Collect each line of the entries that holds the string "server".

[Layout difference data]
※ ※ ※
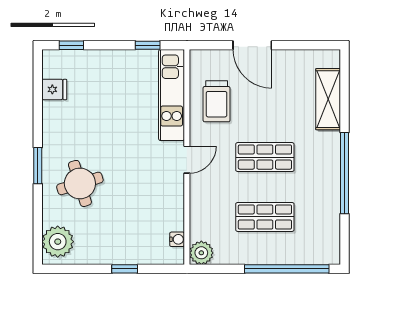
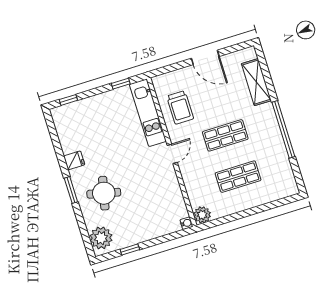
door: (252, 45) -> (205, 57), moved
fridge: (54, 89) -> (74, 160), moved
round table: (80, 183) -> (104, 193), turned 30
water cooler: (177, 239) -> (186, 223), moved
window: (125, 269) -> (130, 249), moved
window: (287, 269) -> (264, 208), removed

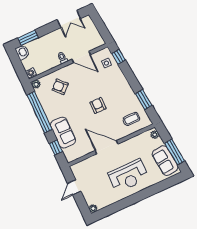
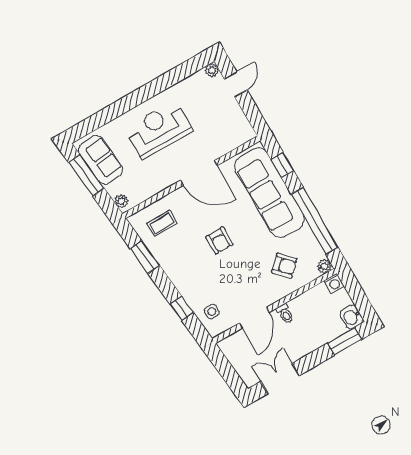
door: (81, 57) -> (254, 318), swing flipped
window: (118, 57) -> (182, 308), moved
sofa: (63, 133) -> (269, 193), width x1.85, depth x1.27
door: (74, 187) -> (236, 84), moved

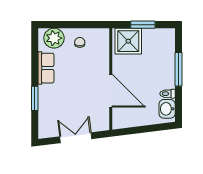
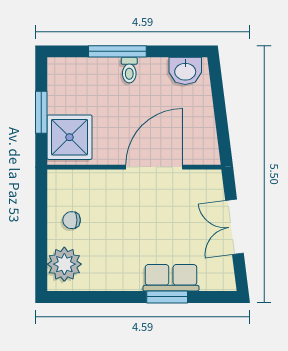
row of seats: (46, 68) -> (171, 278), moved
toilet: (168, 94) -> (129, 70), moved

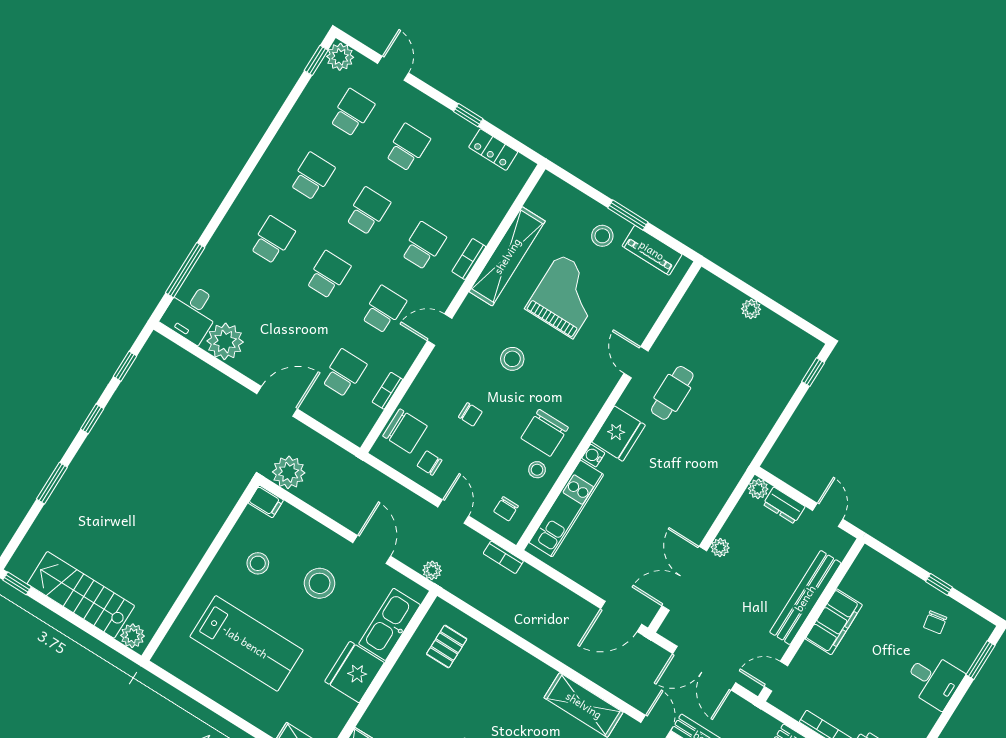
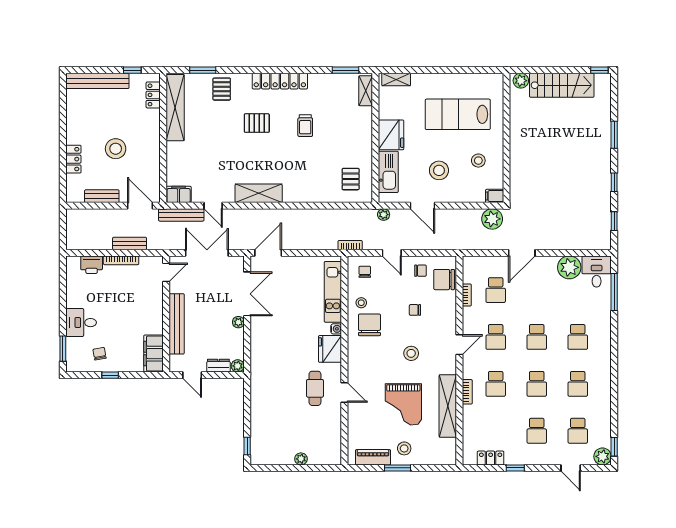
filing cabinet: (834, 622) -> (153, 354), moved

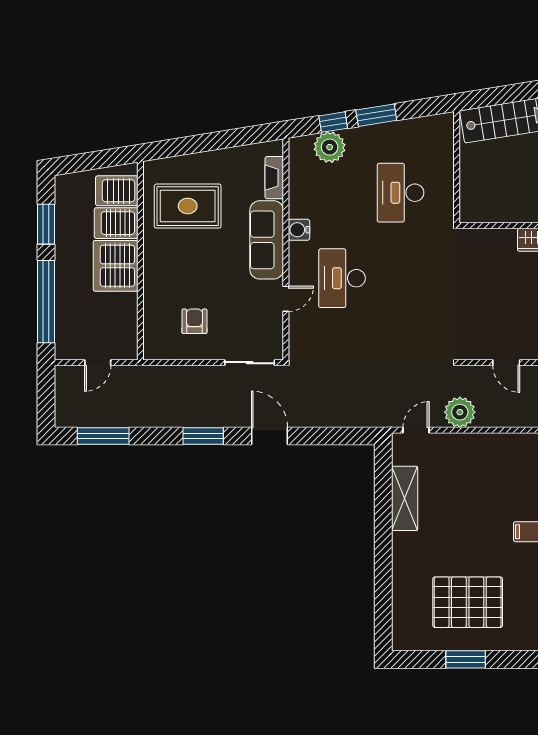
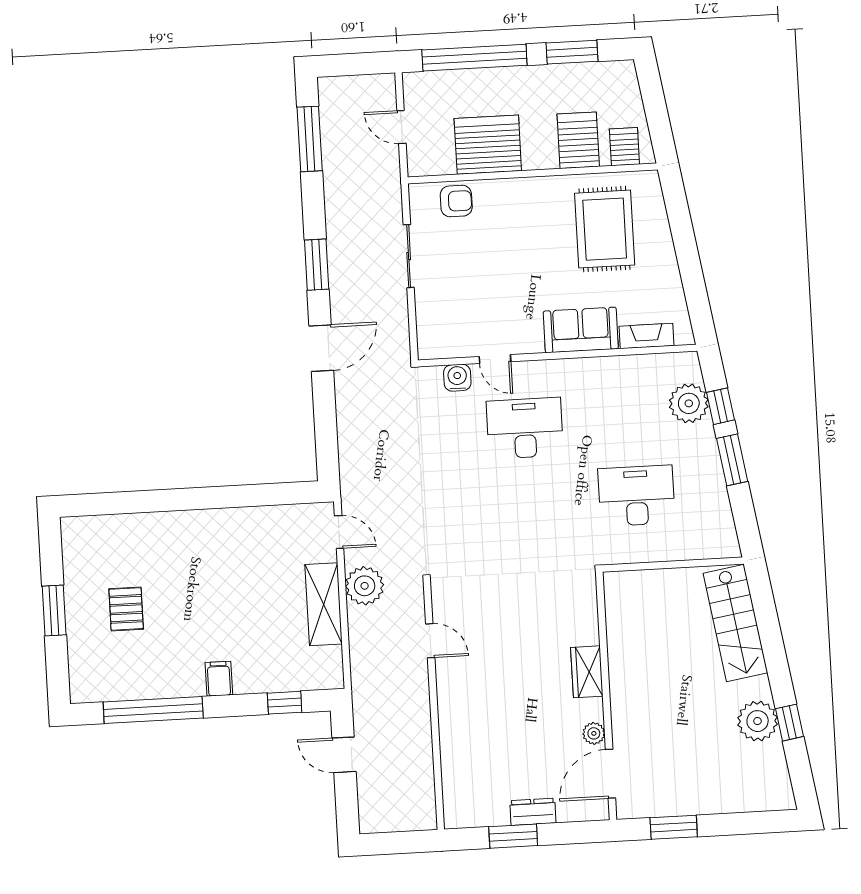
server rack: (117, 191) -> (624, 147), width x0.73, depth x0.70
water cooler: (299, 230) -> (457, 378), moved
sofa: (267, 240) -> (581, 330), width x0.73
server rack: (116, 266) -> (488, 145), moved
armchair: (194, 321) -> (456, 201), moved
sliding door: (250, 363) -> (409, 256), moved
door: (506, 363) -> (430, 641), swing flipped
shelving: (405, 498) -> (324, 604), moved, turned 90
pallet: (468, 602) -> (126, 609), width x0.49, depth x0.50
※ ※ ※
- _Written reply_:
server rack: (117, 191) -> (624, 147), width x0.73, depth x0.70
server rack: (116, 266) -> (488, 145), moved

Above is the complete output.